Records for processing:
╭──

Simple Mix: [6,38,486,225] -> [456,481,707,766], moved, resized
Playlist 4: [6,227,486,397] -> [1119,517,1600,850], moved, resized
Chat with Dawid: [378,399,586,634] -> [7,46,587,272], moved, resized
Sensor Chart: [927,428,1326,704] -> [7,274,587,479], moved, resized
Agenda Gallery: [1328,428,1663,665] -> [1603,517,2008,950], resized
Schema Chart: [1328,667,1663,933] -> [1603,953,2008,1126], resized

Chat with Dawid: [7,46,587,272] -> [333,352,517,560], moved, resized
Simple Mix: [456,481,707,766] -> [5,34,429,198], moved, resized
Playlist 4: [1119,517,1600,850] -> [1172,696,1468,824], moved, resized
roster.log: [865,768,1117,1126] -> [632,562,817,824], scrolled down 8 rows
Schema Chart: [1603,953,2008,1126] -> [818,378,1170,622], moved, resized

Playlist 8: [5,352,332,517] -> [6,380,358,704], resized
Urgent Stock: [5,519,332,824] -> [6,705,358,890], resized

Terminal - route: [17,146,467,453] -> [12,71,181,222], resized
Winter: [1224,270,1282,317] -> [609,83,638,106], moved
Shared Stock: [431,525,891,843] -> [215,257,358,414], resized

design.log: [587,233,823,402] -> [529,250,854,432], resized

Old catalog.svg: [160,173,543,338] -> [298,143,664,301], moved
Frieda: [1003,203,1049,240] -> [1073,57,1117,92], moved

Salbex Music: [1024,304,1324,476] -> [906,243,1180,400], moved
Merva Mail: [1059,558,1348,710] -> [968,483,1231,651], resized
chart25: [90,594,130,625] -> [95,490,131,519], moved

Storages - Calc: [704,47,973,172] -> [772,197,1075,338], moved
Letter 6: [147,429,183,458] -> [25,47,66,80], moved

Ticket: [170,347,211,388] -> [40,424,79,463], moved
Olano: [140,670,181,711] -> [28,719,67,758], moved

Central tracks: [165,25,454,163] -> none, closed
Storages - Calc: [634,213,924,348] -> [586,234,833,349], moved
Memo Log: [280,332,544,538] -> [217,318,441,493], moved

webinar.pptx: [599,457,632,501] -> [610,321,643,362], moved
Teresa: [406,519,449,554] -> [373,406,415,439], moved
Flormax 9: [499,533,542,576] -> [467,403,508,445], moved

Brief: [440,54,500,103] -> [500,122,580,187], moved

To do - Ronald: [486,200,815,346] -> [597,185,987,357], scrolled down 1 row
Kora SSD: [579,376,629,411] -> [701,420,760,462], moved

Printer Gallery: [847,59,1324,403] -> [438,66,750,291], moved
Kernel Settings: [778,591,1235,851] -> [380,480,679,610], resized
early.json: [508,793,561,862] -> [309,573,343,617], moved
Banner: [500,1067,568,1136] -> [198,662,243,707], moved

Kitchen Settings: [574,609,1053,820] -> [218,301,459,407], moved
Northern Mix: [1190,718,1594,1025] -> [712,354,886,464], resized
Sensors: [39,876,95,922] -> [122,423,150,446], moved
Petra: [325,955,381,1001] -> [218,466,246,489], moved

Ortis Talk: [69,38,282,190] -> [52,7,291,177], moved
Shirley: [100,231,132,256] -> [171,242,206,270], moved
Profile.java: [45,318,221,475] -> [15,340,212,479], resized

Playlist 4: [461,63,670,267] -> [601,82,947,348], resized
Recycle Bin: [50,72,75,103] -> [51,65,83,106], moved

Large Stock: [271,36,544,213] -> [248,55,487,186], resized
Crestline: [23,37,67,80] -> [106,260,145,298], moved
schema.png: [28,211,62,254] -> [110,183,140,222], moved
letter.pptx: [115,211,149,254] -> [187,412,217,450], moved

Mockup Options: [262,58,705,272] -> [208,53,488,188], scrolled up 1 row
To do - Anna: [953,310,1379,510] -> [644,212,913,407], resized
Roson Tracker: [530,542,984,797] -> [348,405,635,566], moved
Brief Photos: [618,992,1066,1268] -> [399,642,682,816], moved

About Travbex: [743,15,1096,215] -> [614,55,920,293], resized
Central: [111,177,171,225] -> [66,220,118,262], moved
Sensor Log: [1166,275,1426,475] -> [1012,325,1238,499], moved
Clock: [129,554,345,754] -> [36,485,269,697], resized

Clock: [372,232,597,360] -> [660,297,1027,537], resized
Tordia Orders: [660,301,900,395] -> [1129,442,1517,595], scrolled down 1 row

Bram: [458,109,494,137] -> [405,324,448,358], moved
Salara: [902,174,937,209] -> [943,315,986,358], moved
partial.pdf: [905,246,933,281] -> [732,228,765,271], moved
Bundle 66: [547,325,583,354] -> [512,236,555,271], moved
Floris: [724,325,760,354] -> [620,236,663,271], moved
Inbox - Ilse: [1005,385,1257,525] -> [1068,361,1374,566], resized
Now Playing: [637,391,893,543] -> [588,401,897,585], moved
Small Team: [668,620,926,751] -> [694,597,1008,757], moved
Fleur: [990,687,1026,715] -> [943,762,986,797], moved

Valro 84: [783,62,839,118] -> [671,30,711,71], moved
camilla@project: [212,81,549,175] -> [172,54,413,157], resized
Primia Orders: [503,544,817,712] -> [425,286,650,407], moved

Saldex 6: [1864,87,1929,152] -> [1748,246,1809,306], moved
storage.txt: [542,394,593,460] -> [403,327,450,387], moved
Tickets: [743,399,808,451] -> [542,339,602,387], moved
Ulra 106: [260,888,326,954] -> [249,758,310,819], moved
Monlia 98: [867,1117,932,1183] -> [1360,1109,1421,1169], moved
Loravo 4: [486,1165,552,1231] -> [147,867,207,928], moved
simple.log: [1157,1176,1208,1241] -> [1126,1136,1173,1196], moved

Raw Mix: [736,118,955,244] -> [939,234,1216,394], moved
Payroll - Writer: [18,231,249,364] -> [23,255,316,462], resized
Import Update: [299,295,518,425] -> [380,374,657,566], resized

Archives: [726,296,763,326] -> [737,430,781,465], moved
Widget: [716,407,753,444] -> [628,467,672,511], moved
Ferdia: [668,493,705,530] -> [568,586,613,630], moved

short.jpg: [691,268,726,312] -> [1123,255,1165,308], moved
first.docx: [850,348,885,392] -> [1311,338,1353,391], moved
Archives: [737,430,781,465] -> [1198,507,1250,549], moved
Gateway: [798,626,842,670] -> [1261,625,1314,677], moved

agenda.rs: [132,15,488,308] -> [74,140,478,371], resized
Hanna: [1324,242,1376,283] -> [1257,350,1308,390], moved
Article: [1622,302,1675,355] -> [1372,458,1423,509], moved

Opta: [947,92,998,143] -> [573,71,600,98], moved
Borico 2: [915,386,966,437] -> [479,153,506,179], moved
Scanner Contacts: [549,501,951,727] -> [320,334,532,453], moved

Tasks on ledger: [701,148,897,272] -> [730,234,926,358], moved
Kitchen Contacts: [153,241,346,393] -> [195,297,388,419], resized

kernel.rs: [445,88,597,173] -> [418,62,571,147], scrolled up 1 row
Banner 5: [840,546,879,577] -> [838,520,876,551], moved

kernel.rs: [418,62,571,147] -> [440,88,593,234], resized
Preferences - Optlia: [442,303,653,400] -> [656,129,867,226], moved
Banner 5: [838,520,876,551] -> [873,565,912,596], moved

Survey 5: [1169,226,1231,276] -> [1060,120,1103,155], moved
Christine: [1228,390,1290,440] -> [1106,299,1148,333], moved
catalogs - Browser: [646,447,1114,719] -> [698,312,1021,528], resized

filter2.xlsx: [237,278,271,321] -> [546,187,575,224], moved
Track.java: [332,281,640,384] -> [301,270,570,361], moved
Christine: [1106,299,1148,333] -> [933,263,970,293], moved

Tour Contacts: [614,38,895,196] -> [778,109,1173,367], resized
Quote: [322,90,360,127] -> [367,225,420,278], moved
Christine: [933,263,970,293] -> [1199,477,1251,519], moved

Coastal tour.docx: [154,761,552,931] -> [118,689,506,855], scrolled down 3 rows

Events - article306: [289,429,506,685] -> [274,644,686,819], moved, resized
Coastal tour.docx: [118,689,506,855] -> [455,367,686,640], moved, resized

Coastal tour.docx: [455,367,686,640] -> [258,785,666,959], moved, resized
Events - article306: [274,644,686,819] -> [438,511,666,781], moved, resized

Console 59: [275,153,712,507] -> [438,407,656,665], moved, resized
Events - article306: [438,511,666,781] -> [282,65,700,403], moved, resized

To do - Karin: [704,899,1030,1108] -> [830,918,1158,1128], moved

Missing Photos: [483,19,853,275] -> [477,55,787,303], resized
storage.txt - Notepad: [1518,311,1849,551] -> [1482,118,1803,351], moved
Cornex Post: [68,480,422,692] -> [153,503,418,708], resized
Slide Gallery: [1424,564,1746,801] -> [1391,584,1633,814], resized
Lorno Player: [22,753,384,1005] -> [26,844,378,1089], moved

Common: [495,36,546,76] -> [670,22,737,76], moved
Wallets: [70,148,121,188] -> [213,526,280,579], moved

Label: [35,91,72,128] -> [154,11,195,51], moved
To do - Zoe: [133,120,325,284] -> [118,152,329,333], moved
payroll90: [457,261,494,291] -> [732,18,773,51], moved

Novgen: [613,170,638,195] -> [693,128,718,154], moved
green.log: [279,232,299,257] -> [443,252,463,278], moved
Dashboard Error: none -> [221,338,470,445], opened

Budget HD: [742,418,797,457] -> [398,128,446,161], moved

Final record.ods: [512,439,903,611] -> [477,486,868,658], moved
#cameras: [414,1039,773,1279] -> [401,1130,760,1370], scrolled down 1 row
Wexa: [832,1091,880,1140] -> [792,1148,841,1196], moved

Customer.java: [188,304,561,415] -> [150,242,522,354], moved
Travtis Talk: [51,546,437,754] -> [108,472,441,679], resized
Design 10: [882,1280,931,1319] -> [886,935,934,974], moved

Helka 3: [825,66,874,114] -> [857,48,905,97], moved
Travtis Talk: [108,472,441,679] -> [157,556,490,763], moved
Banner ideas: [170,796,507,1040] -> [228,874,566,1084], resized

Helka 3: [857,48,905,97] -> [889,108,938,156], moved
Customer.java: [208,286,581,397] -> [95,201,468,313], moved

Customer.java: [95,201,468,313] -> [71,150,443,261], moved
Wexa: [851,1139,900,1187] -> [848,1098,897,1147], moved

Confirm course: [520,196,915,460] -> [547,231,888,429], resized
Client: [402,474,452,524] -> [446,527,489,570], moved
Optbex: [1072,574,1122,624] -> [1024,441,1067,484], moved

╰──

Exercise brief: In the listing above, find the line with "Agenda Gallery: [1328,428,1663,665]" and the line with "Merva Mail: [1059,558,1348,710]"; output exactly those lines and all lines between them.

Task solution:
Agenda Gallery: [1328,428,1663,665] -> [1603,517,2008,950], resized
Schema Chart: [1328,667,1663,933] -> [1603,953,2008,1126], resized

Chat with Dawid: [7,46,587,272] -> [333,352,517,560], moved, resized
Simple Mix: [456,481,707,766] -> [5,34,429,198], moved, resized
Playlist 4: [1119,517,1600,850] -> [1172,696,1468,824], moved, resized
roster.log: [865,768,1117,1126] -> [632,562,817,824], scrolled down 8 rows
Schema Chart: [1603,953,2008,1126] -> [818,378,1170,622], moved, resized

Playlist 8: [5,352,332,517] -> [6,380,358,704], resized
Urgent Stock: [5,519,332,824] -> [6,705,358,890], resized

Terminal - route: [17,146,467,453] -> [12,71,181,222], resized
Winter: [1224,270,1282,317] -> [609,83,638,106], moved
Shared Stock: [431,525,891,843] -> [215,257,358,414], resized

design.log: [587,233,823,402] -> [529,250,854,432], resized

Old catalog.svg: [160,173,543,338] -> [298,143,664,301], moved
Frieda: [1003,203,1049,240] -> [1073,57,1117,92], moved

Salbex Music: [1024,304,1324,476] -> [906,243,1180,400], moved
Merva Mail: [1059,558,1348,710] -> [968,483,1231,651], resized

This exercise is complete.